WHAT TO DO. Repeat only the lines below from the one containing "yellow arrow: (237, 63) -> (135, 48), moved" through the one containing "purple square: (129, 172) -> (75, 98), moved", inclusive, exactly as written.

EXERCISE DATA.

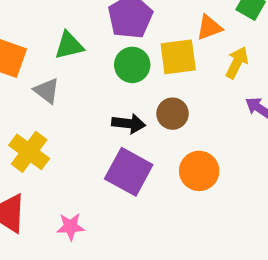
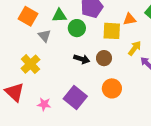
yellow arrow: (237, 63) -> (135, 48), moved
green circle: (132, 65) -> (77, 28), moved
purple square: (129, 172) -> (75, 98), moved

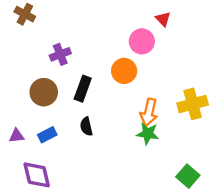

==

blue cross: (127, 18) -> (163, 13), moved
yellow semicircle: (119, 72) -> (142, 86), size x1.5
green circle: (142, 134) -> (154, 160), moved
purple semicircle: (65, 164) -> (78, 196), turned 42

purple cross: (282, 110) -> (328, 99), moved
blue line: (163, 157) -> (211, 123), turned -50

==

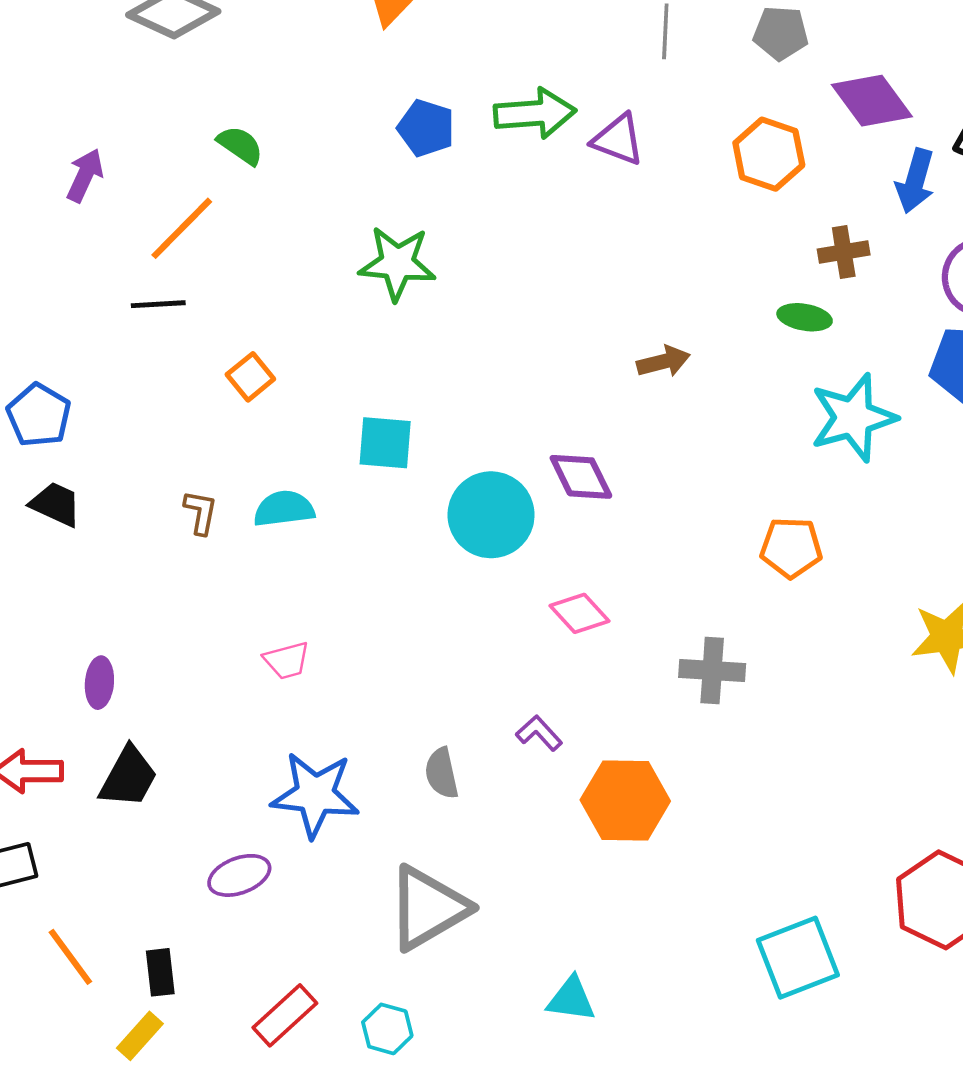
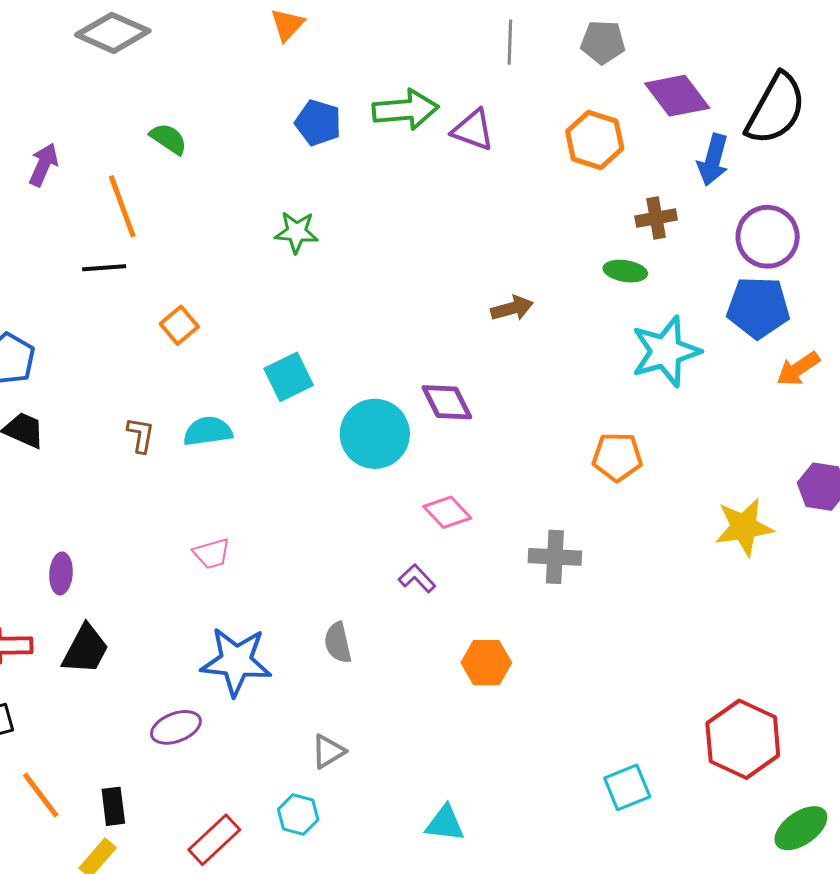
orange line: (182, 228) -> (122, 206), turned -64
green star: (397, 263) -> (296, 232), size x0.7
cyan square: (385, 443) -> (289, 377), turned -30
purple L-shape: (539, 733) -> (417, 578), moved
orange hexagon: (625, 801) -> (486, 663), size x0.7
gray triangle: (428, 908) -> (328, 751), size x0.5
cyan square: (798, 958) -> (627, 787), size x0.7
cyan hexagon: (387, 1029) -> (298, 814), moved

RESPONSE AREA.
yellow arrow: (237, 63) -> (135, 48), moved
green circle: (132, 65) -> (77, 28), moved
purple square: (129, 172) -> (75, 98), moved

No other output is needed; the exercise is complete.